(Data excerpts)

+ + + + +

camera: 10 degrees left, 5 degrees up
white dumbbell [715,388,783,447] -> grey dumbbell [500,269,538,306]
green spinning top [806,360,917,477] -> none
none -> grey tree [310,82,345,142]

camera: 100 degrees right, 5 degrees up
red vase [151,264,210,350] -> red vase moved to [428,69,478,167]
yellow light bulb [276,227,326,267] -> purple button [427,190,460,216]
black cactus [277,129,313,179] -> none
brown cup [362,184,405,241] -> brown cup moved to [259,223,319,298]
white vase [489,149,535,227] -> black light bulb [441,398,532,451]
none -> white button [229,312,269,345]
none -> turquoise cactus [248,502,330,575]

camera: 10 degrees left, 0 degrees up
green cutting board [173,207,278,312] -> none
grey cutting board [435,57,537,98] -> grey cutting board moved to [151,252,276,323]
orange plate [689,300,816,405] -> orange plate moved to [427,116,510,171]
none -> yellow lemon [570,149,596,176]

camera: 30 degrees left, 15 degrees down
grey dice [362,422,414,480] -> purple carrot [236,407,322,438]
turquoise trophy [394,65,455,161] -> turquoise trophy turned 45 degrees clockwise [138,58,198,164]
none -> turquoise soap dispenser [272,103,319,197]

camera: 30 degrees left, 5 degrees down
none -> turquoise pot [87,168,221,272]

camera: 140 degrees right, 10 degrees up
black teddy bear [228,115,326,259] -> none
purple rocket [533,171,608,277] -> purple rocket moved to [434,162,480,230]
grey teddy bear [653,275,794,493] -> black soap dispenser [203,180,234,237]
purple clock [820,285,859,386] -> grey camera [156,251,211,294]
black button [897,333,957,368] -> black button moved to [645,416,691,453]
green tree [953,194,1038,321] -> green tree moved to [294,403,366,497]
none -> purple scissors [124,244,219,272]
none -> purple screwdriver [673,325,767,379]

+ + + + +

Print the records above exactly as written.

[Written solution]
camera: 10 degrees left, 5 degrees up
white dumbbell [715,388,783,447] -> grey dumbbell [500,269,538,306]
green spinning top [806,360,917,477] -> none
none -> grey tree [310,82,345,142]

camera: 100 degrees right, 5 degrees up
red vase [151,264,210,350] -> red vase moved to [428,69,478,167]
yellow light bulb [276,227,326,267] -> purple button [427,190,460,216]
black cactus [277,129,313,179] -> none
brown cup [362,184,405,241] -> brown cup moved to [259,223,319,298]
white vase [489,149,535,227] -> black light bulb [441,398,532,451]
none -> white button [229,312,269,345]
none -> turquoise cactus [248,502,330,575]

camera: 10 degrees left, 0 degrees up
green cutting board [173,207,278,312] -> none
grey cutting board [435,57,537,98] -> grey cutting board moved to [151,252,276,323]
orange plate [689,300,816,405] -> orange plate moved to [427,116,510,171]
none -> yellow lemon [570,149,596,176]

camera: 30 degrees left, 15 degrees down
grey dice [362,422,414,480] -> purple carrot [236,407,322,438]
turquoise trophy [394,65,455,161] -> turquoise trophy turned 45 degrees clockwise [138,58,198,164]
none -> turquoise soap dispenser [272,103,319,197]

camera: 30 degrees left, 5 degrees down
none -> turquoise pot [87,168,221,272]

camera: 140 degrees right, 10 degrees up
black teddy bear [228,115,326,259] -> none
purple rocket [533,171,608,277] -> purple rocket moved to [434,162,480,230]
grey teddy bear [653,275,794,493] -> black soap dispenser [203,180,234,237]
purple clock [820,285,859,386] -> grey camera [156,251,211,294]
black button [897,333,957,368] -> black button moved to [645,416,691,453]
green tree [953,194,1038,321] -> green tree moved to [294,403,366,497]
none -> purple scissors [124,244,219,272]
none -> purple screwdriver [673,325,767,379]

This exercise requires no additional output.